> [Problem to work on] Return every line of the records below that contains the string "appoggiatura", treating uppercase and lowercase letters as different.

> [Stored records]
* * * *
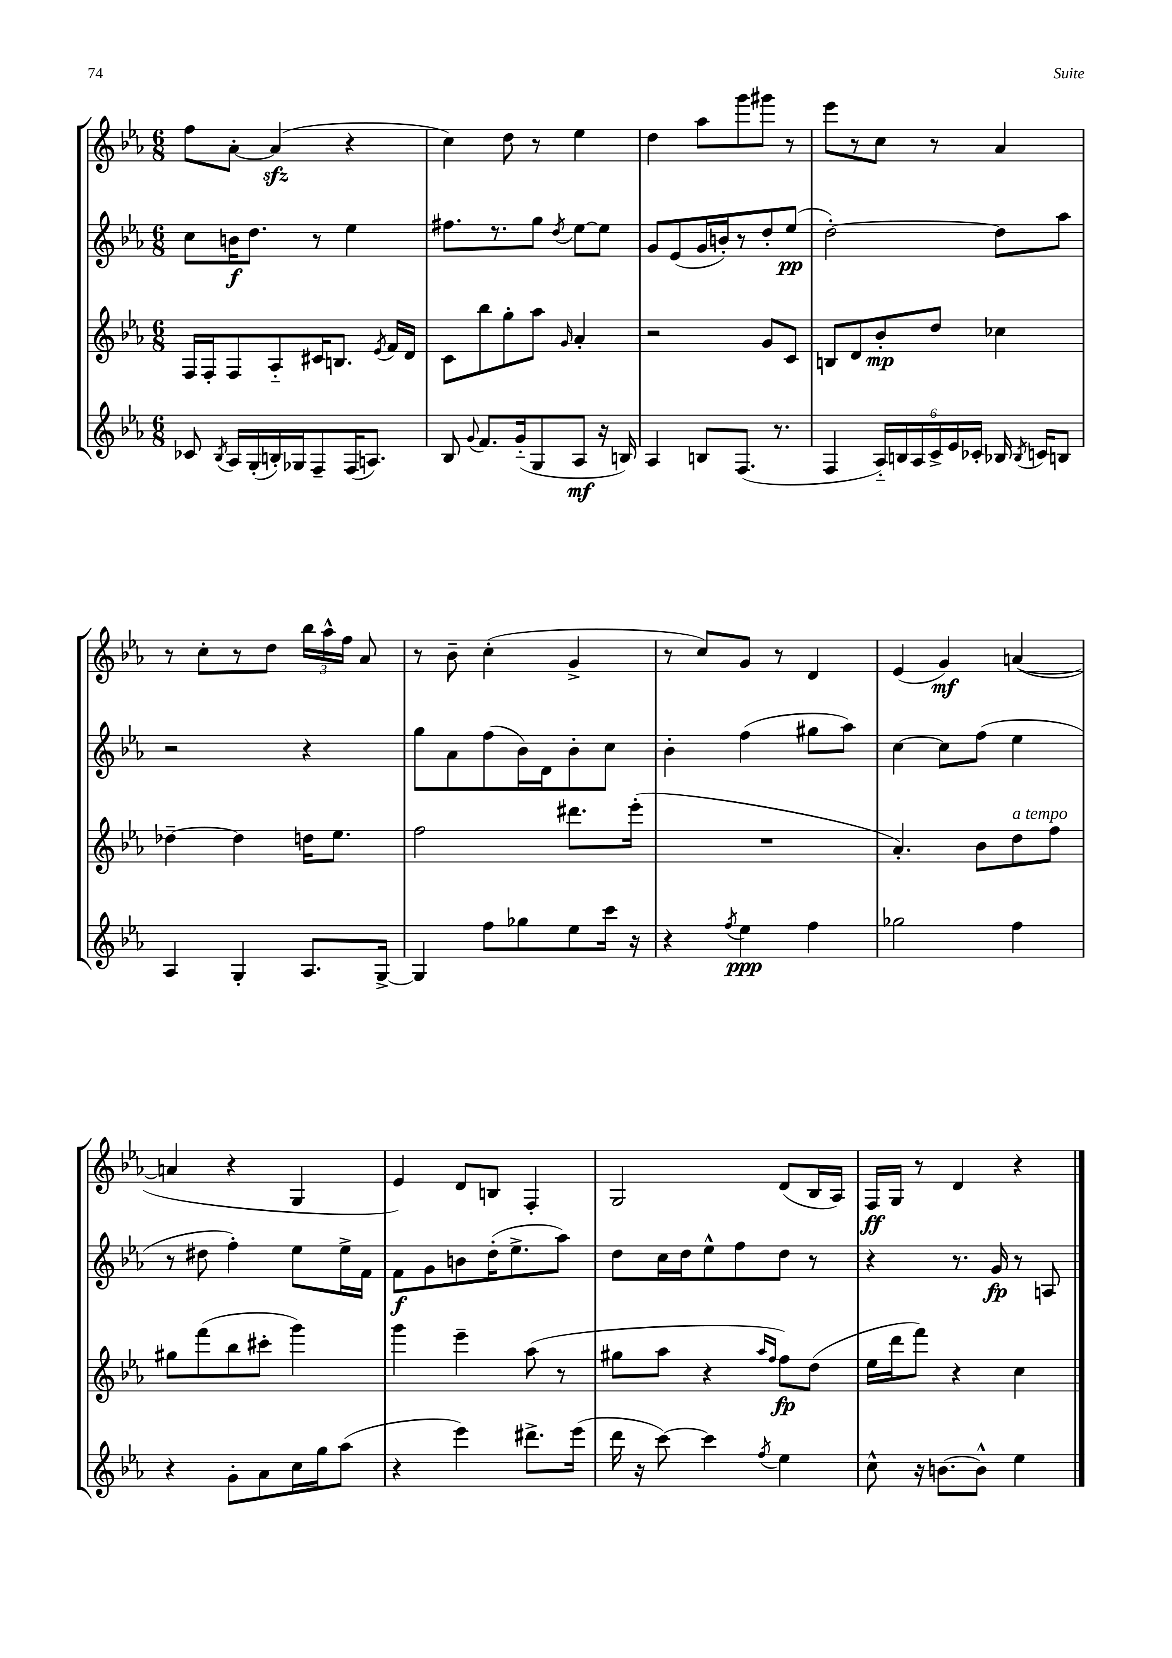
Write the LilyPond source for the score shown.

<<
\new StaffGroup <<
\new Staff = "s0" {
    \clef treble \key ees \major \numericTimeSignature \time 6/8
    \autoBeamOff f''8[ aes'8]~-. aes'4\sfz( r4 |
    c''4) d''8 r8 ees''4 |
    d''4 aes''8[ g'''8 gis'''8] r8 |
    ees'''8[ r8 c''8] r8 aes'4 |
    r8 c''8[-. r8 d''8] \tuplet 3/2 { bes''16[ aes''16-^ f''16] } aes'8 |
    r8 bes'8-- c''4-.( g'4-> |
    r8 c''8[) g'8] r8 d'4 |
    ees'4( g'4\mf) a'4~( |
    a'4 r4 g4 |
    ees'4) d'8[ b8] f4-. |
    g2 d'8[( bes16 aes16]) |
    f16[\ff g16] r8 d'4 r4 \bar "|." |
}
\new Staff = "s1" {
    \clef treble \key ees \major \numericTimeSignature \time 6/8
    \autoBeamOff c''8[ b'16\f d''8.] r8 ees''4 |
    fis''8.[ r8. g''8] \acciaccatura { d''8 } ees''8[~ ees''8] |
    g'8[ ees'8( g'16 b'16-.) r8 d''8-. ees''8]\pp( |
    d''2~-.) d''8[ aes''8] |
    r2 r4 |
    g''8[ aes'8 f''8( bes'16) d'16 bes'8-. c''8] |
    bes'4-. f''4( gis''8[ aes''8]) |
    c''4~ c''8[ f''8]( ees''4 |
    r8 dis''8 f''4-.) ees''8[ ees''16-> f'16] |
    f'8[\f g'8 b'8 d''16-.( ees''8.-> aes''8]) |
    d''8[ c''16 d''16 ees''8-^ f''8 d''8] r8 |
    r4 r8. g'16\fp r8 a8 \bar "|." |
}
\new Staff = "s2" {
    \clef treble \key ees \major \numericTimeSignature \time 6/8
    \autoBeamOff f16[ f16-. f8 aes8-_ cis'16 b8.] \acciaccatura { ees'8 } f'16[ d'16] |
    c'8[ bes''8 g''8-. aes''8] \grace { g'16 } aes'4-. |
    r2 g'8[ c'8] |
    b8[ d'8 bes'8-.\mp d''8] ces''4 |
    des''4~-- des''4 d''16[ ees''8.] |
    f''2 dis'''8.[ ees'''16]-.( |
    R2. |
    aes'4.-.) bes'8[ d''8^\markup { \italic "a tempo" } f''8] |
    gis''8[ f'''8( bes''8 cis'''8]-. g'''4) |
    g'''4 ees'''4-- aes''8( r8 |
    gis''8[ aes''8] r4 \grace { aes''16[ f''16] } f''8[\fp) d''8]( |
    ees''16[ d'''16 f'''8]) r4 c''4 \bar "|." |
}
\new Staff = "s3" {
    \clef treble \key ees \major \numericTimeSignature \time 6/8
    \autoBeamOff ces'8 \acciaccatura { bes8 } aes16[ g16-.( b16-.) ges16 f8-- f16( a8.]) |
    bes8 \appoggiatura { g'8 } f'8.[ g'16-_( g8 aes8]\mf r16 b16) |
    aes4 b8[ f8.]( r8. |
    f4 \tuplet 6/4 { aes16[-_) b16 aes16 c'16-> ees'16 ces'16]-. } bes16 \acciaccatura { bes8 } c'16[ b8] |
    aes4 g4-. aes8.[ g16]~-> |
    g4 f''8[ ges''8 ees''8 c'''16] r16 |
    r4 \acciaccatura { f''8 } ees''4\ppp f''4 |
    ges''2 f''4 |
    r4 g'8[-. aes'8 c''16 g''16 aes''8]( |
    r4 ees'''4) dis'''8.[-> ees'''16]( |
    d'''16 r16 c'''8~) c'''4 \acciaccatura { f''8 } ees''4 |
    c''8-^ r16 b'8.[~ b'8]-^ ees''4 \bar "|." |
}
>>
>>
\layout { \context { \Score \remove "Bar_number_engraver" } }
* * * *
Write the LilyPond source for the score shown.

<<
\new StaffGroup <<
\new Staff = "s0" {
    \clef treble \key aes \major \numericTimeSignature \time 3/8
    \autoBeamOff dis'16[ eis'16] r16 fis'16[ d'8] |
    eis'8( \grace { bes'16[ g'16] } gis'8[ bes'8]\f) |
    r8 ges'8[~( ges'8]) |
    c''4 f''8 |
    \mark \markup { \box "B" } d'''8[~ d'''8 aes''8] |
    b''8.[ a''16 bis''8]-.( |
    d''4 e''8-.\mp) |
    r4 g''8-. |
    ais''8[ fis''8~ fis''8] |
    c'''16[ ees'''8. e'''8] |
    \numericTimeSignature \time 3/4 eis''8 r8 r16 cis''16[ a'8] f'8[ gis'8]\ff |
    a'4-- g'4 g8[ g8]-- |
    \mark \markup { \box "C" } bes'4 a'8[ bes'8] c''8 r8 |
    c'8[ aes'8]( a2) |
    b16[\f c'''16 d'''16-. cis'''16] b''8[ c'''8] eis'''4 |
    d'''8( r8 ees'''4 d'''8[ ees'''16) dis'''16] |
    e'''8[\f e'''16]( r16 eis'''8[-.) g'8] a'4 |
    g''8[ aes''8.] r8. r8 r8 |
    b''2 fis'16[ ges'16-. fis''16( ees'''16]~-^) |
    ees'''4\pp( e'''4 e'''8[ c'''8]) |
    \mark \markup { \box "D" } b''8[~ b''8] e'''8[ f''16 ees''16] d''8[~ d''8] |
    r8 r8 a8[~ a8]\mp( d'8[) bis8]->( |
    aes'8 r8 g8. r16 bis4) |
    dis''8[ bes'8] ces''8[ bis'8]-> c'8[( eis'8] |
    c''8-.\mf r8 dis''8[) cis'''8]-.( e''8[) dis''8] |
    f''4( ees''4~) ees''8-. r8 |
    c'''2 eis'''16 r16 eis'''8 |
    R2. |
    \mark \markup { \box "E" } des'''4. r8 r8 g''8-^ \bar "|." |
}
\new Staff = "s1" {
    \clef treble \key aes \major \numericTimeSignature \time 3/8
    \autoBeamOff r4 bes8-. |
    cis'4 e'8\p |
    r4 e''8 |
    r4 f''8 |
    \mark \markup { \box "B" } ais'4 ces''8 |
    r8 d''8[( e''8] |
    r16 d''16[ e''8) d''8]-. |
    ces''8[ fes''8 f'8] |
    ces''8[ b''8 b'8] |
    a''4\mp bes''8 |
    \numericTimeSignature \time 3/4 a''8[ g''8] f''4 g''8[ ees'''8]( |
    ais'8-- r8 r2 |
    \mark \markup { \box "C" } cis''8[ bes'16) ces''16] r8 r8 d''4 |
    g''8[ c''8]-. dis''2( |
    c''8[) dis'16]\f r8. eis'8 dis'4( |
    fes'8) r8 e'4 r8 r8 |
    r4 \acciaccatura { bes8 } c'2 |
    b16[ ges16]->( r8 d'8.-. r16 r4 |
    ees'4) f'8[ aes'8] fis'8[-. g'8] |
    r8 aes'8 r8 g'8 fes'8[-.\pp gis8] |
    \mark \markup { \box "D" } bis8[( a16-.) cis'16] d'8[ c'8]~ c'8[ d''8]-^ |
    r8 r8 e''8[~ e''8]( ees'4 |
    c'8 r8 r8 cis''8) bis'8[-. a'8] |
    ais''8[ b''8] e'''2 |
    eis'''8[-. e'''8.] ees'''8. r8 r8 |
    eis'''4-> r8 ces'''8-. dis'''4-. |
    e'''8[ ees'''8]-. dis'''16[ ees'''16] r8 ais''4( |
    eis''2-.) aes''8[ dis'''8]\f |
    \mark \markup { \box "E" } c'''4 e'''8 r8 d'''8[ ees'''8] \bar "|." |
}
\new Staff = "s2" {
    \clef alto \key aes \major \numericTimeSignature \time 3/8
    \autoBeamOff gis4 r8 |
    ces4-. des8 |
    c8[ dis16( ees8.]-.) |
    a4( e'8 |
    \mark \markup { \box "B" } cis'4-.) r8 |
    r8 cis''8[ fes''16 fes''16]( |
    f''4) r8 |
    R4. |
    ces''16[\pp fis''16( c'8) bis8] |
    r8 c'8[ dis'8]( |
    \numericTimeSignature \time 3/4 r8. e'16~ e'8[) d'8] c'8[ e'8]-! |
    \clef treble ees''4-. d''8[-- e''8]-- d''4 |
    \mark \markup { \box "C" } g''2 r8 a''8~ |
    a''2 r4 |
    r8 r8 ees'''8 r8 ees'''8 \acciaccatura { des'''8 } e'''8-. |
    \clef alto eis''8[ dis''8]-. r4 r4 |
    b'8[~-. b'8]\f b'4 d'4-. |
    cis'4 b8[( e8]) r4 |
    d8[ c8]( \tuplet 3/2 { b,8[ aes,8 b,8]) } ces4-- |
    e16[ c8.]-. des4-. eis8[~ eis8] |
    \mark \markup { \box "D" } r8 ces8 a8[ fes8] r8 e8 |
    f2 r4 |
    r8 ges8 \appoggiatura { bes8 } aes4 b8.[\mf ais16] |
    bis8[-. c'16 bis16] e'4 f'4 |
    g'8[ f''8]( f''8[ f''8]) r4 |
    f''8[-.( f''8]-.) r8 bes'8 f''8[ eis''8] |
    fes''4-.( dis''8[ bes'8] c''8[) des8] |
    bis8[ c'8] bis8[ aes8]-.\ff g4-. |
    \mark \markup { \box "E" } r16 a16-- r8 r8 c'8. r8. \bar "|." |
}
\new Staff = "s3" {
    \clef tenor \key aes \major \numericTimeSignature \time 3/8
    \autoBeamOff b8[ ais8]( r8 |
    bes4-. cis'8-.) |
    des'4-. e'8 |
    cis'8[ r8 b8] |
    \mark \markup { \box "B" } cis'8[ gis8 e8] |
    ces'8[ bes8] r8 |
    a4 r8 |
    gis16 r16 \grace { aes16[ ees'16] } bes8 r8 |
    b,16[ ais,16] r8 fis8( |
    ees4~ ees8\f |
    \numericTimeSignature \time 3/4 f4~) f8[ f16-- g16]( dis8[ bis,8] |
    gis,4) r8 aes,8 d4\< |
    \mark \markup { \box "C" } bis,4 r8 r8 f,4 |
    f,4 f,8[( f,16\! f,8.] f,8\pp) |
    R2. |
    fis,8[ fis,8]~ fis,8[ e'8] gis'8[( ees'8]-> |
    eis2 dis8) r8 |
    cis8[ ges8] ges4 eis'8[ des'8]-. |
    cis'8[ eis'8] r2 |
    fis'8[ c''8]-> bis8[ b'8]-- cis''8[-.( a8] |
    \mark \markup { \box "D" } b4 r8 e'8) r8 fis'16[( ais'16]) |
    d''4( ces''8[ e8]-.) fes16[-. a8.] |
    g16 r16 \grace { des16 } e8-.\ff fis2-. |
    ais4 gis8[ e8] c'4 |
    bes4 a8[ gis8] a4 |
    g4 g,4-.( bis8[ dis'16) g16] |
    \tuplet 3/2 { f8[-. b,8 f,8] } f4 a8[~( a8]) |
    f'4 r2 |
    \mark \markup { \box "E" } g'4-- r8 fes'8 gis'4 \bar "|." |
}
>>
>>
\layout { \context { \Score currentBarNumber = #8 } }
* * * *
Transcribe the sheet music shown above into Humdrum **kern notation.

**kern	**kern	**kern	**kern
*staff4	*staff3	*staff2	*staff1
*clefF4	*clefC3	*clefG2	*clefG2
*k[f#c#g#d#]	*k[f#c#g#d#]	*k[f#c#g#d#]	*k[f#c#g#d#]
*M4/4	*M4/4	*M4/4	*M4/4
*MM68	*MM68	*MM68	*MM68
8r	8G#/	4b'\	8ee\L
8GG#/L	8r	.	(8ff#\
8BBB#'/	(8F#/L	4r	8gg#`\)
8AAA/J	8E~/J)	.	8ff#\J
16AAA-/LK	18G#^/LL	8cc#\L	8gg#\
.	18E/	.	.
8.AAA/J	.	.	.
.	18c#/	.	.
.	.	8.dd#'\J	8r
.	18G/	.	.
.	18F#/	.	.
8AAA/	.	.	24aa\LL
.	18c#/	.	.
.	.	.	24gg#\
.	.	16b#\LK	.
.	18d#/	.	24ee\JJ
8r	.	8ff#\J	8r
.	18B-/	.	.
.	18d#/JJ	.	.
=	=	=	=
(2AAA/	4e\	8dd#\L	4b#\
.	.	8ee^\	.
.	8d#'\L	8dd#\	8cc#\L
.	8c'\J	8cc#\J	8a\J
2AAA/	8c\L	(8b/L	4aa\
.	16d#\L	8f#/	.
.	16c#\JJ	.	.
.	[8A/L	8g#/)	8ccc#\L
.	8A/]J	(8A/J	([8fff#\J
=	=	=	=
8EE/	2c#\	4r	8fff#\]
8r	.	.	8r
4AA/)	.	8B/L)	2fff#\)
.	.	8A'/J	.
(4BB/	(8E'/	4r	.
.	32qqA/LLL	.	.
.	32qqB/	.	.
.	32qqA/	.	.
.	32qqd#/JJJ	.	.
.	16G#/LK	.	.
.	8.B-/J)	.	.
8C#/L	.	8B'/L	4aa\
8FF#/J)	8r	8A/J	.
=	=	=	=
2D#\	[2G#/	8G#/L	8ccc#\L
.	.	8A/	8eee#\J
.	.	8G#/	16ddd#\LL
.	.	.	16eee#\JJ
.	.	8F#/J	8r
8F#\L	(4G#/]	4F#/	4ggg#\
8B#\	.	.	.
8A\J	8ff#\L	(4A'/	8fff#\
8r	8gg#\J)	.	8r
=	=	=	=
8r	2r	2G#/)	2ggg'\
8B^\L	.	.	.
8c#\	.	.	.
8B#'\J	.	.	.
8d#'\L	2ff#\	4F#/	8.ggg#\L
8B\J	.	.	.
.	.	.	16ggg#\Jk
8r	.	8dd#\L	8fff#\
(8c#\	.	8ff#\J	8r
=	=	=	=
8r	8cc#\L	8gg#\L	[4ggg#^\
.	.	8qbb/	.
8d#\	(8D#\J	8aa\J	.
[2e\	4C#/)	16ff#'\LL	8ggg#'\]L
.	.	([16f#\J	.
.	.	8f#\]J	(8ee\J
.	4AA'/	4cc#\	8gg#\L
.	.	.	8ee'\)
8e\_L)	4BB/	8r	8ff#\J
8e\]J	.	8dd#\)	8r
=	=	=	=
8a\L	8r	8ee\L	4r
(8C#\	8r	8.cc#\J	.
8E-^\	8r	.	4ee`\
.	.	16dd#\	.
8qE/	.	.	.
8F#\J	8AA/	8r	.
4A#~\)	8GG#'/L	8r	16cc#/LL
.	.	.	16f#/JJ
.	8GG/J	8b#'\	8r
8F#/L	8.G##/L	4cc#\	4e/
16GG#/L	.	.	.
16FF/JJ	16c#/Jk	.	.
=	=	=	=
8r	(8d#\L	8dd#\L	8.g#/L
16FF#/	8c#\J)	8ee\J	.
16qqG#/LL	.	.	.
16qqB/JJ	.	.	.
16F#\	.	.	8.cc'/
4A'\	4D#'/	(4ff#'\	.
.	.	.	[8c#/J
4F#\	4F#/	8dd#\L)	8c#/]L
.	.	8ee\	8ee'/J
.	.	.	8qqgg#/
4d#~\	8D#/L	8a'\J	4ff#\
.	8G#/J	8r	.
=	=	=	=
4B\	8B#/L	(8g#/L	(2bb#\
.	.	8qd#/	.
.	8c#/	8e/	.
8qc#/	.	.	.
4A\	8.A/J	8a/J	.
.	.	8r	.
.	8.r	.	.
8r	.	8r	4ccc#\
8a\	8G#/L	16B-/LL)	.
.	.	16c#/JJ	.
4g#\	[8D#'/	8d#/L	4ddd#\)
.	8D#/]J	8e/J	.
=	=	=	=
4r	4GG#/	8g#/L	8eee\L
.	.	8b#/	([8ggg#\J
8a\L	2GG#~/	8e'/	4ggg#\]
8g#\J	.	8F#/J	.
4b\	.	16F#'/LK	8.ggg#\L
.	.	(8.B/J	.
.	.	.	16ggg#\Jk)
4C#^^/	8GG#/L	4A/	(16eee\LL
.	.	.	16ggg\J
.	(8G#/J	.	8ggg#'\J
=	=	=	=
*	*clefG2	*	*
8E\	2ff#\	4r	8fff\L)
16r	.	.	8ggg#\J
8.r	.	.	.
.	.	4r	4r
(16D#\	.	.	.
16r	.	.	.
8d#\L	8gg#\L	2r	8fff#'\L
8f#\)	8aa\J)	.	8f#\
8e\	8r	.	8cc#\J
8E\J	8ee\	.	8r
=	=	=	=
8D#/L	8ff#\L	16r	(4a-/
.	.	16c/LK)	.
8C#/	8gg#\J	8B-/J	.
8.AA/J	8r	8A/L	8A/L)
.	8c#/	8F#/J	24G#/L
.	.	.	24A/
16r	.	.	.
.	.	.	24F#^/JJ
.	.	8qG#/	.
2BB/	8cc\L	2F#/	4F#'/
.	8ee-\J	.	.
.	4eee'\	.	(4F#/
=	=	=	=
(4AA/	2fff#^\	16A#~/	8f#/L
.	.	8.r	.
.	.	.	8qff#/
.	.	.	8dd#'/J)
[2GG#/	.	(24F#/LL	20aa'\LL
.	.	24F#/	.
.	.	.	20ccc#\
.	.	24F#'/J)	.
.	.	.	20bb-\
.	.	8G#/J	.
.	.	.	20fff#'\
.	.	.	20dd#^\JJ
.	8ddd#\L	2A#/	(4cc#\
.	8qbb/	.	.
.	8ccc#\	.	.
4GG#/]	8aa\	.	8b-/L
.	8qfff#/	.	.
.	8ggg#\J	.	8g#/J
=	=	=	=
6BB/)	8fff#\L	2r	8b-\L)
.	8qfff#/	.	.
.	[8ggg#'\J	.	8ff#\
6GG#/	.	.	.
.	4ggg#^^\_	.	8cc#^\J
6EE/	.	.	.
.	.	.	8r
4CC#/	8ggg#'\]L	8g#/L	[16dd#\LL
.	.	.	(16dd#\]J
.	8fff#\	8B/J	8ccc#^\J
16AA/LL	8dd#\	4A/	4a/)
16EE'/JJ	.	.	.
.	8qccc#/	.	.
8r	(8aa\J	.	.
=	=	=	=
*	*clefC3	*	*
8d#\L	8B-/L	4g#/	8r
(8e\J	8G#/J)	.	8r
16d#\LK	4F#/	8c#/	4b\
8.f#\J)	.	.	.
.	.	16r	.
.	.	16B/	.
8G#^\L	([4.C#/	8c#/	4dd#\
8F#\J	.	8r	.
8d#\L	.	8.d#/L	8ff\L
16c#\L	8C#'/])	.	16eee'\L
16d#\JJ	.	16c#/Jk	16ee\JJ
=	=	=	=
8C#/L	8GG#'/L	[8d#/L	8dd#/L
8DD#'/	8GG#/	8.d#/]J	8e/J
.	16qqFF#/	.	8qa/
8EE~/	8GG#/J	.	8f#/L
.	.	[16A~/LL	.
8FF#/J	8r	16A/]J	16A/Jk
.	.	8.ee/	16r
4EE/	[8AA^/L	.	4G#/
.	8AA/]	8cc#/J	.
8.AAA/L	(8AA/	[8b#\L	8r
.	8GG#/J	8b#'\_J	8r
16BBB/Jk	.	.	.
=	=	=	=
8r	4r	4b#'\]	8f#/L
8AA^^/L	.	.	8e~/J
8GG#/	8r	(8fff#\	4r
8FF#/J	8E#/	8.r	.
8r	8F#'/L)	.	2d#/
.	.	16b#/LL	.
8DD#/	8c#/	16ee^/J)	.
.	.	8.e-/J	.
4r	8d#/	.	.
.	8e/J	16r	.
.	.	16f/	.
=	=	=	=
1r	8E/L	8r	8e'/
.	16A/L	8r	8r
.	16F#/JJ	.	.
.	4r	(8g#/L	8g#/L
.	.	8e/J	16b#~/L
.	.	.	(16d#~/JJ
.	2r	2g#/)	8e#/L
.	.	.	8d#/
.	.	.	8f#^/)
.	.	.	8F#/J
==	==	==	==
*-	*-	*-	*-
* * * *
> [Answer to the task]
    bes8 \appoggiatura { g'8 } f'8.[ g'16-_( g8 aes8]\mf r16 b16) |
    r8 ges8 \appoggiatura { bes8 } aes4 b8.[\mf ais16] |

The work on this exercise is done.